WHAT YOU WILL DO:
The answer is one number. Say how many lines in the entries below include the word "plant".

Records drawn from a dataset:
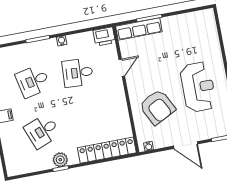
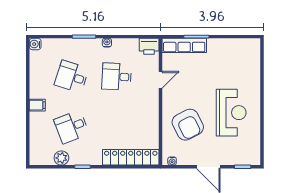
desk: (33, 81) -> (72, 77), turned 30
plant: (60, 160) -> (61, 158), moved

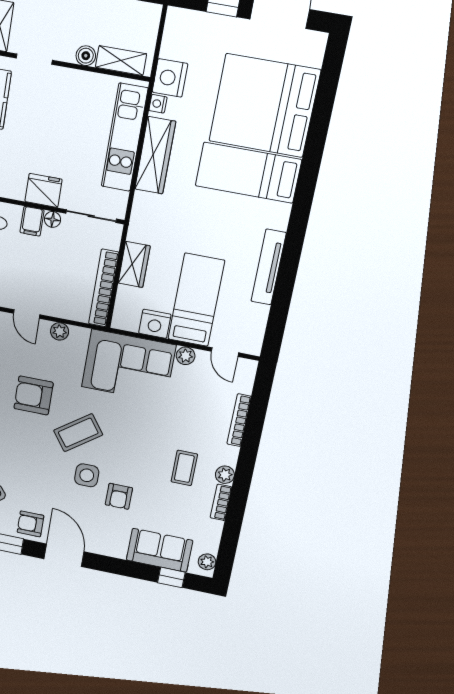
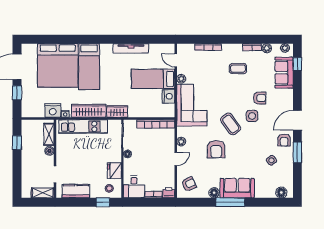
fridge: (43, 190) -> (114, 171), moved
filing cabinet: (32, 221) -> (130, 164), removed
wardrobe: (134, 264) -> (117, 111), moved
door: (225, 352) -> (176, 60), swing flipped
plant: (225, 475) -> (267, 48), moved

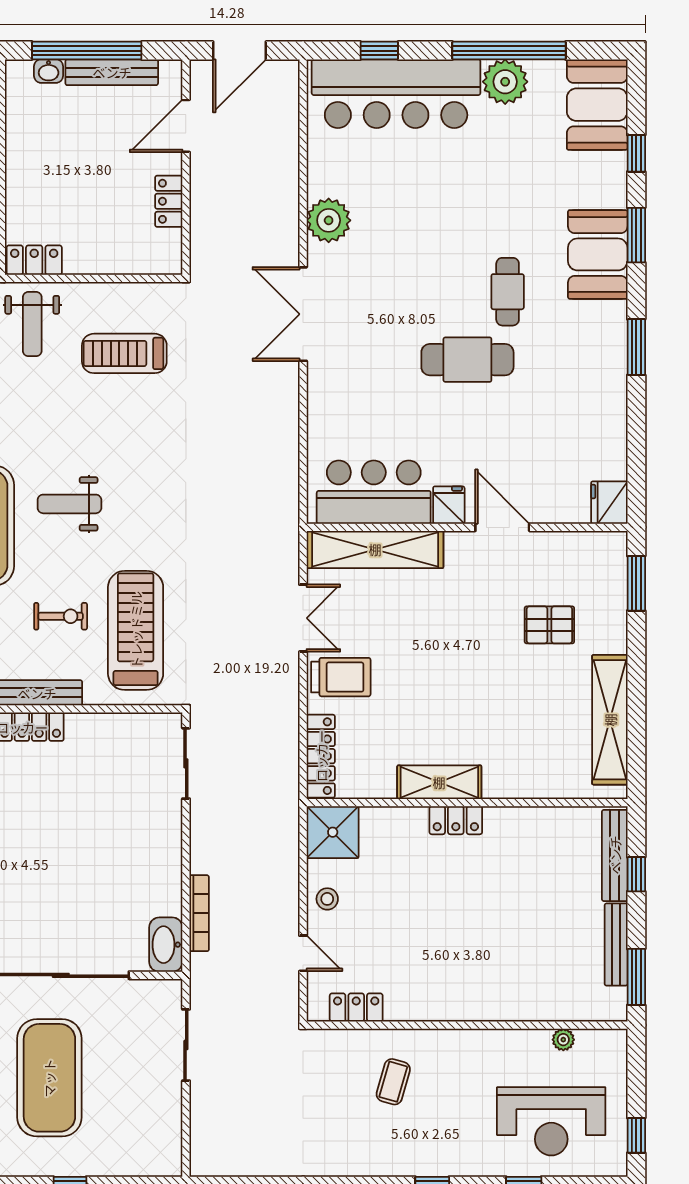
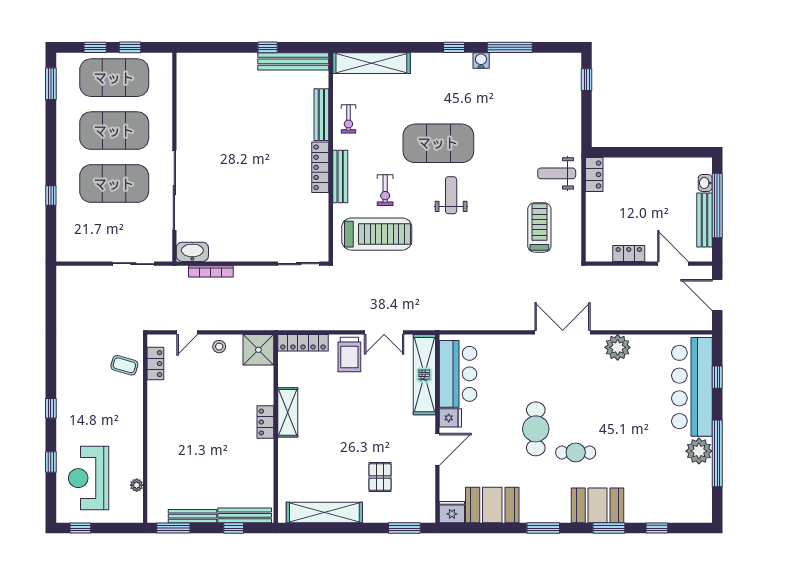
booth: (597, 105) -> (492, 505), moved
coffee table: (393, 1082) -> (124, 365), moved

REPLY TO THE TASK:
2